→ **WHAT YOU WILL DO**: Copy the records below word for word, from the first line through the line that contains "washbasin: (479, 162)", and leave out any pictures.

→ **DATA UNDER STUDY**:
..............................
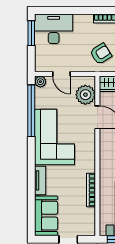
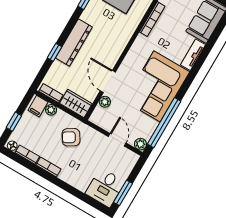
desk: (54, 29) -> (105, 188), width x0.73
plant: (85, 95) -> (105, 102), width x0.53, depth x0.53

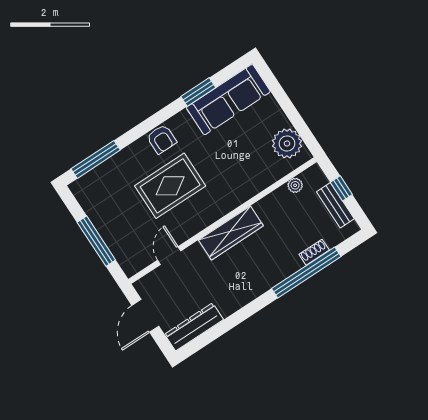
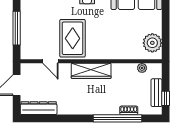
rug: (170, 186) -> (73, 38), moved, turned 90
window: (341, 188) -> (166, 98), moved
door: (169, 256) -> (50, 61), swing flipped

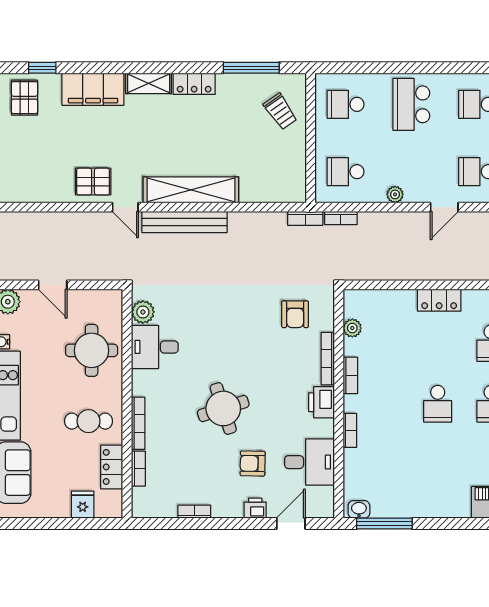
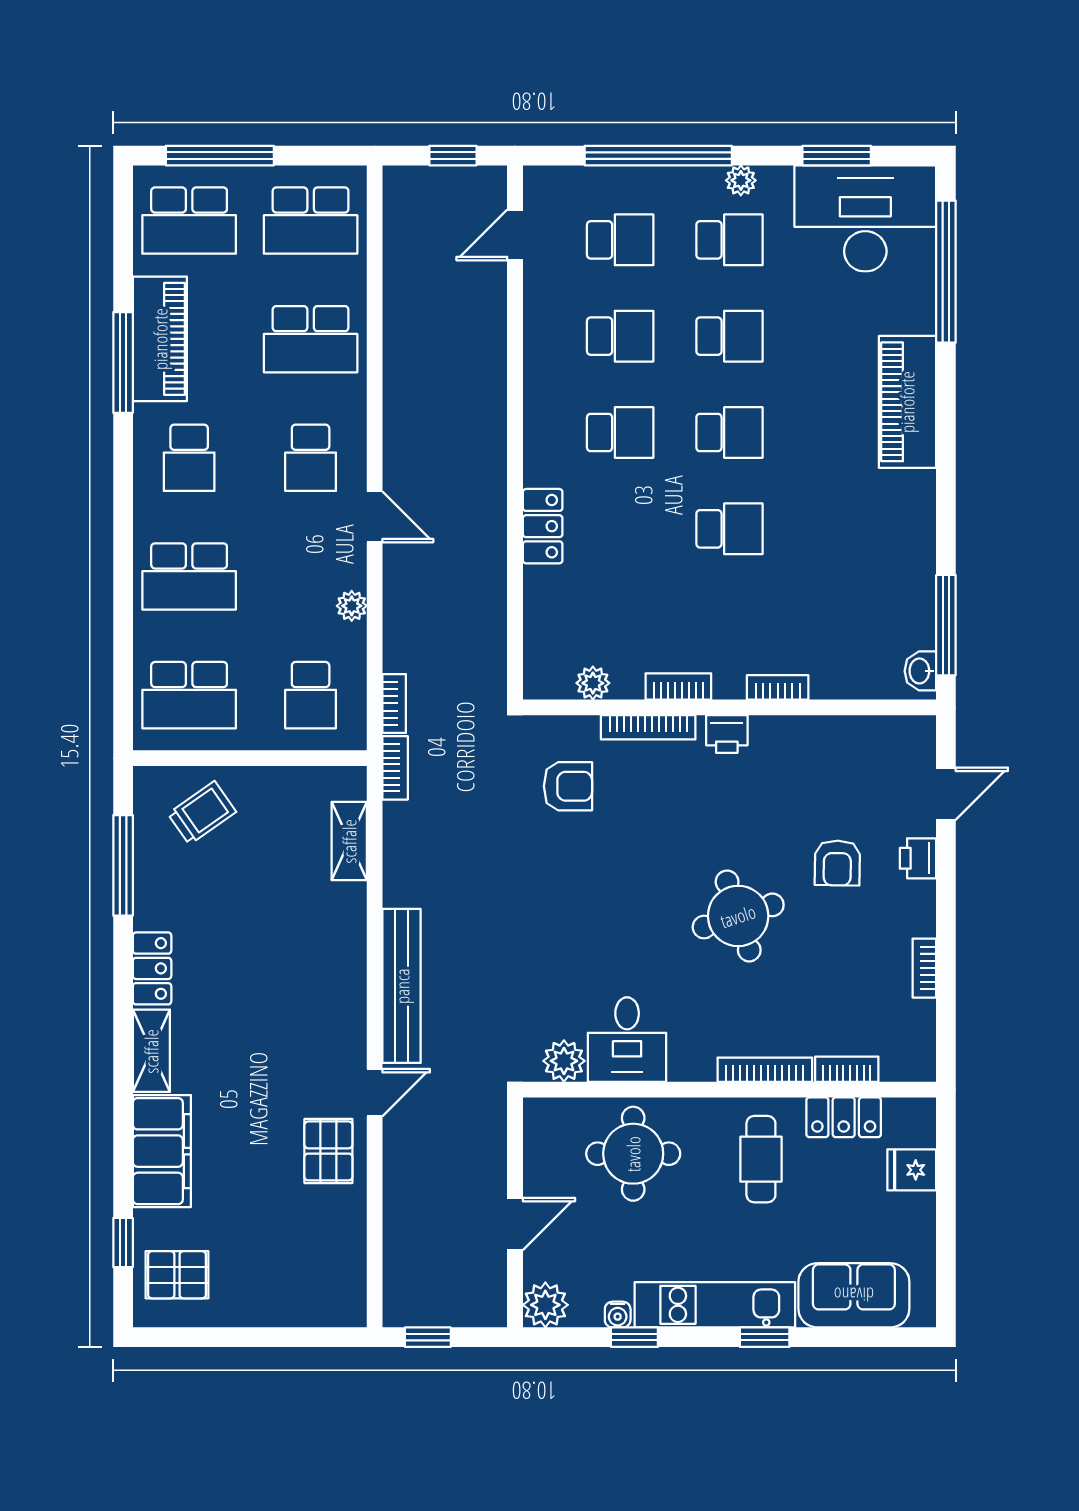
school desk: (346, 104) -> (189, 695), width x1.85
shelving: (191, 190) -> (349, 841), moved, width x0.45, depth x0.75
printer: (321, 402) -> (727, 734), width x0.73, depth x0.81
desk: (309, 462) -> (835, 760), removed
door: (291, 524) -> (946, 794), swing flipped

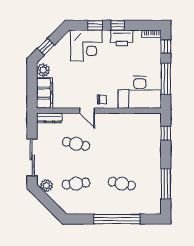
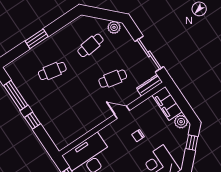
chair: (102, 99) -> (138, 136), moved
window: (166, 133) -> (33, 121), moved
sliding door: (32, 157) -> (149, 54), moved
window: (117, 219) -> (37, 39), width x0.47

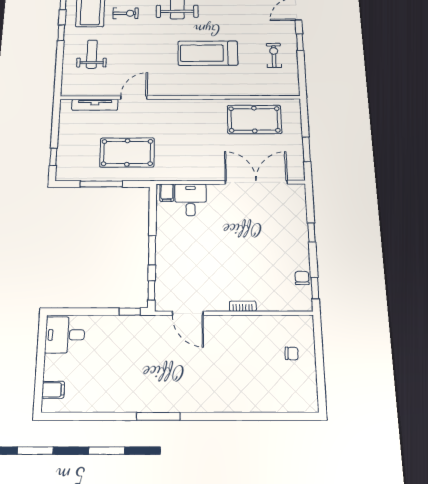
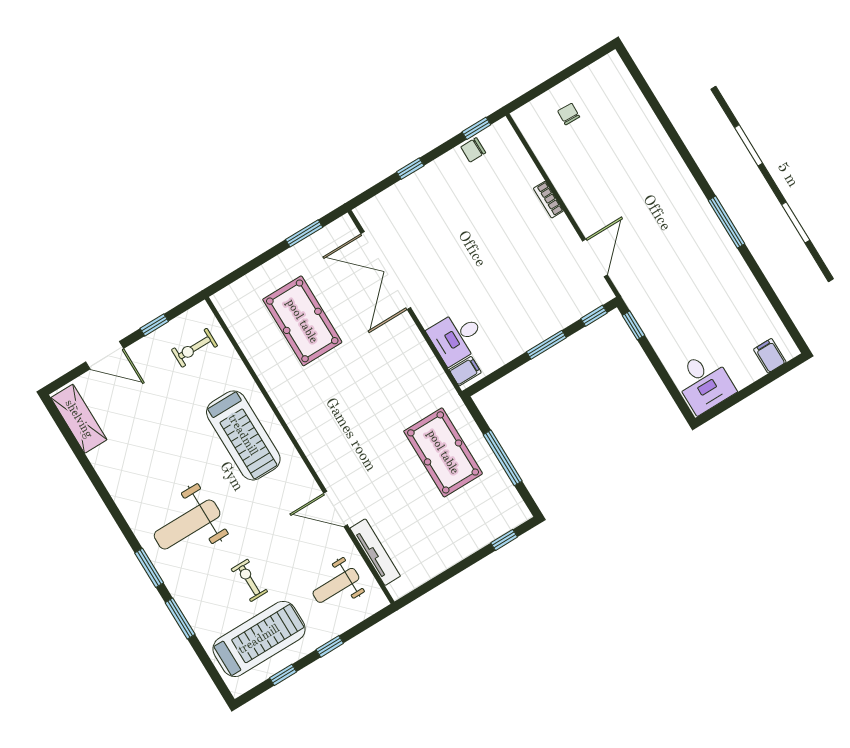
door: (134, 98) -> (335, 509), moved
wall: (180, 98) -> (300, 450), moved
tv unit: (95, 105) -> (375, 552), moved

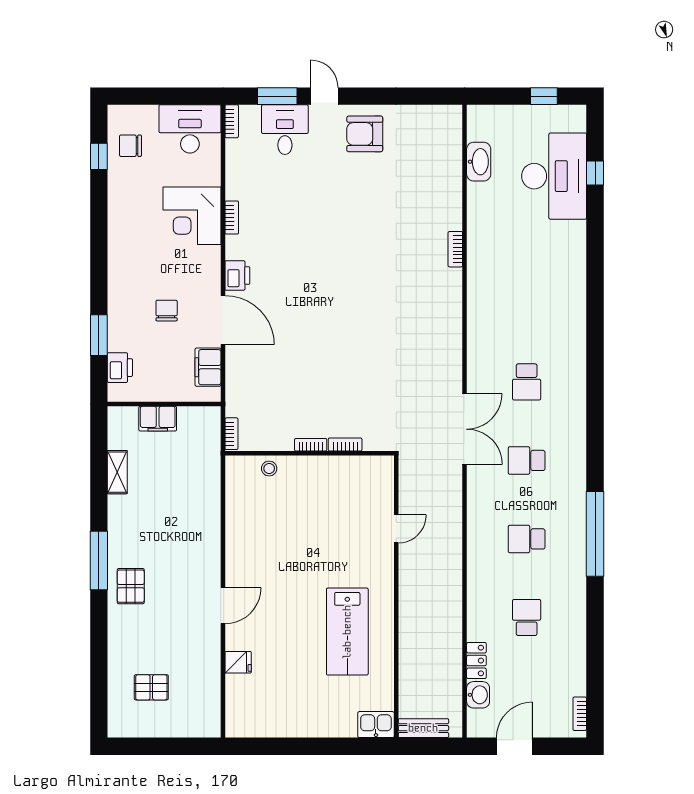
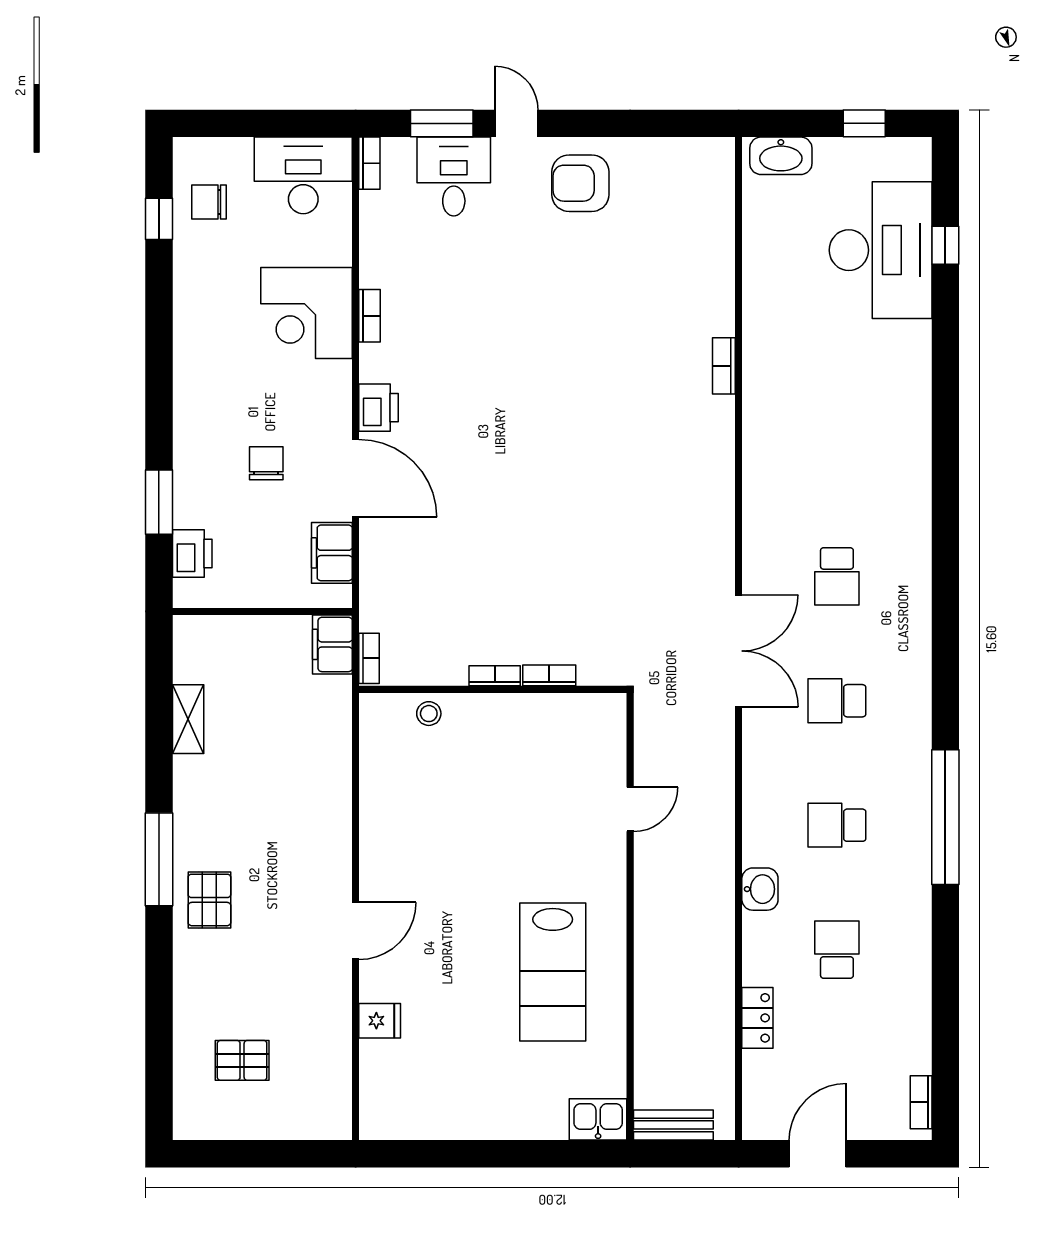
washbasin: (479, 162) -> (781, 156), moved, turned 90
filing cabinet: (158, 419) -> (332, 644), moved, turned 90
washbasin: (478, 695) -> (760, 889), moved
..............................
→ **TASK RESPONSE**:
desk: (54, 29) -> (105, 188), width x0.73
plant: (85, 95) -> (105, 102), width x0.53, depth x0.53

rug: (170, 186) -> (73, 38), moved, turned 90
window: (341, 188) -> (166, 98), moved
door: (169, 256) -> (50, 61), swing flipped

school desk: (346, 104) -> (189, 695), width x1.85
shelving: (191, 190) -> (349, 841), moved, width x0.45, depth x0.75
printer: (321, 402) -> (727, 734), width x0.73, depth x0.81
desk: (309, 462) -> (835, 760), removed
door: (291, 524) -> (946, 794), swing flipped

chair: (102, 99) -> (138, 136), moved
window: (166, 133) -> (33, 121), moved
sliding door: (32, 157) -> (149, 54), moved
window: (117, 219) -> (37, 39), width x0.47

door: (134, 98) -> (335, 509), moved
wall: (180, 98) -> (300, 450), moved
tv unit: (95, 105) -> (375, 552), moved

washbasin: (479, 162) -> (781, 156), moved, turned 90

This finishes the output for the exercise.